* [What is required]:
Could each entry below be printed again exactly as given?

(Multi-step shape edit data)
===

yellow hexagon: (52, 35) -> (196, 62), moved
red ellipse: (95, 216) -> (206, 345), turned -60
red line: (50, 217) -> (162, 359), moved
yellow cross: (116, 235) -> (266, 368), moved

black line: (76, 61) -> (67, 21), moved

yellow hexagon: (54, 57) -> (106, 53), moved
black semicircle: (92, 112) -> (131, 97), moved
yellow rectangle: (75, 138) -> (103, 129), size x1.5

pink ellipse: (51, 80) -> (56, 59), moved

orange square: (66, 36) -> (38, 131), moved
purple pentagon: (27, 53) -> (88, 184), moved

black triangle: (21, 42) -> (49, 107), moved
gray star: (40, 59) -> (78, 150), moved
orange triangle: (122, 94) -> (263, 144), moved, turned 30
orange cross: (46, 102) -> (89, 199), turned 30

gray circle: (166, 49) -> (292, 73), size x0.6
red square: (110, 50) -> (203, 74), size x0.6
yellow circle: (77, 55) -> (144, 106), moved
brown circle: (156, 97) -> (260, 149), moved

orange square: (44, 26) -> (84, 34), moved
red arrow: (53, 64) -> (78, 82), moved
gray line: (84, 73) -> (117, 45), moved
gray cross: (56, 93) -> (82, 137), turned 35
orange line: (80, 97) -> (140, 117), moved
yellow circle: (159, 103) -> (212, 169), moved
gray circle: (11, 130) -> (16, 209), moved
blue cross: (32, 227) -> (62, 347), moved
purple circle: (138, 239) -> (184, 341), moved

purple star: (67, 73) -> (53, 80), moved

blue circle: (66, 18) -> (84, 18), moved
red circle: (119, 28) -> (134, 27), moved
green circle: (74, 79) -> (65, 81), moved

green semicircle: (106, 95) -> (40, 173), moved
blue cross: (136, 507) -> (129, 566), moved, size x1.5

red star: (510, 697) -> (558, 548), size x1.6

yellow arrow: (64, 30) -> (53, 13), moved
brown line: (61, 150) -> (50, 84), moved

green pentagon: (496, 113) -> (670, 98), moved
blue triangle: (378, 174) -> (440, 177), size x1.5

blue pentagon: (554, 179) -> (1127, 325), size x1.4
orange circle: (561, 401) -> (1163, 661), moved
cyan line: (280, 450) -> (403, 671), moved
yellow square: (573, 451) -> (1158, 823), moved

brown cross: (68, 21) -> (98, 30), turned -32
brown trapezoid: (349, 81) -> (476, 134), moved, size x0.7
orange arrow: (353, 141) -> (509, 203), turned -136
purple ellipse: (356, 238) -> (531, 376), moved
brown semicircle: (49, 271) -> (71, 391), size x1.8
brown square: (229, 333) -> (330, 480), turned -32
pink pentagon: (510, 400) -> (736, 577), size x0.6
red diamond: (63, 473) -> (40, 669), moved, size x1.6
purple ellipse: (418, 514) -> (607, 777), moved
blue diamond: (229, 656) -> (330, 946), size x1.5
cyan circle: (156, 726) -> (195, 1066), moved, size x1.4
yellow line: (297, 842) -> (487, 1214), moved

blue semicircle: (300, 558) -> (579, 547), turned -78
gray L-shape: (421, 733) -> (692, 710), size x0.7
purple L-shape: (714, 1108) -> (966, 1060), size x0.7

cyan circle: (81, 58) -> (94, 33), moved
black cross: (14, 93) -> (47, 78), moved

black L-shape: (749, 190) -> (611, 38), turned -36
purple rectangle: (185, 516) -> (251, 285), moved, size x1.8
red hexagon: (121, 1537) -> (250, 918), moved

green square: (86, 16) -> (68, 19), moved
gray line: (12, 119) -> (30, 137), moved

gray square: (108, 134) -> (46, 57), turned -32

===

* [Solution below]:
yellow hexagon: (52, 35) -> (196, 62), moved
red ellipse: (95, 216) -> (206, 345), turned -60
red line: (50, 217) -> (162, 359), moved
yellow cross: (116, 235) -> (266, 368), moved

black line: (76, 61) -> (67, 21), moved

yellow hexagon: (54, 57) -> (106, 53), moved
black semicircle: (92, 112) -> (131, 97), moved
yellow rectangle: (75, 138) -> (103, 129), size x1.5

pink ellipse: (51, 80) -> (56, 59), moved

orange square: (66, 36) -> (38, 131), moved
purple pentagon: (27, 53) -> (88, 184), moved

black triangle: (21, 42) -> (49, 107), moved
gray star: (40, 59) -> (78, 150), moved
orange triangle: (122, 94) -> (263, 144), moved, turned 30
orange cross: (46, 102) -> (89, 199), turned 30

gray circle: (166, 49) -> (292, 73), size x0.6
red square: (110, 50) -> (203, 74), size x0.6
yellow circle: (77, 55) -> (144, 106), moved
brown circle: (156, 97) -> (260, 149), moved

orange square: (44, 26) -> (84, 34), moved
red arrow: (53, 64) -> (78, 82), moved
gray line: (84, 73) -> (117, 45), moved
gray cross: (56, 93) -> (82, 137), turned 35
orange line: (80, 97) -> (140, 117), moved
yellow circle: (159, 103) -> (212, 169), moved
gray circle: (11, 130) -> (16, 209), moved
blue cross: (32, 227) -> (62, 347), moved
purple circle: (138, 239) -> (184, 341), moved

purple star: (67, 73) -> (53, 80), moved

blue circle: (66, 18) -> (84, 18), moved
red circle: (119, 28) -> (134, 27), moved
green circle: (74, 79) -> (65, 81), moved

green semicircle: (106, 95) -> (40, 173), moved
blue cross: (136, 507) -> (129, 566), moved, size x1.5

red star: (510, 697) -> (558, 548), size x1.6

yellow arrow: (64, 30) -> (53, 13), moved
brown line: (61, 150) -> (50, 84), moved

green pentagon: (496, 113) -> (670, 98), moved
blue triangle: (378, 174) -> (440, 177), size x1.5

blue pentagon: (554, 179) -> (1127, 325), size x1.4
orange circle: (561, 401) -> (1163, 661), moved
cyan line: (280, 450) -> (403, 671), moved
yellow square: (573, 451) -> (1158, 823), moved

brown cross: (68, 21) -> (98, 30), turned -32
brown trapezoid: (349, 81) -> (476, 134), moved, size x0.7
orange arrow: (353, 141) -> (509, 203), turned -136
purple ellipse: (356, 238) -> (531, 376), moved
brown semicircle: (49, 271) -> (71, 391), size x1.8
brown square: (229, 333) -> (330, 480), turned -32
pink pentagon: (510, 400) -> (736, 577), size x0.6
red diamond: (63, 473) -> (40, 669), moved, size x1.6
purple ellipse: (418, 514) -> (607, 777), moved
blue diamond: (229, 656) -> (330, 946), size x1.5
cyan circle: (156, 726) -> (195, 1066), moved, size x1.4
yellow line: (297, 842) -> (487, 1214), moved

blue semicircle: (300, 558) -> (579, 547), turned -78
gray L-shape: (421, 733) -> (692, 710), size x0.7
purple L-shape: (714, 1108) -> (966, 1060), size x0.7

cyan circle: (81, 58) -> (94, 33), moved
black cross: (14, 93) -> (47, 78), moved

black L-shape: (749, 190) -> (611, 38), turned -36
purple rectangle: (185, 516) -> (251, 285), moved, size x1.8
red hexagon: (121, 1537) -> (250, 918), moved

green square: (86, 16) -> (68, 19), moved
gray line: (12, 119) -> (30, 137), moved

gray square: (108, 134) -> (46, 57), turned -32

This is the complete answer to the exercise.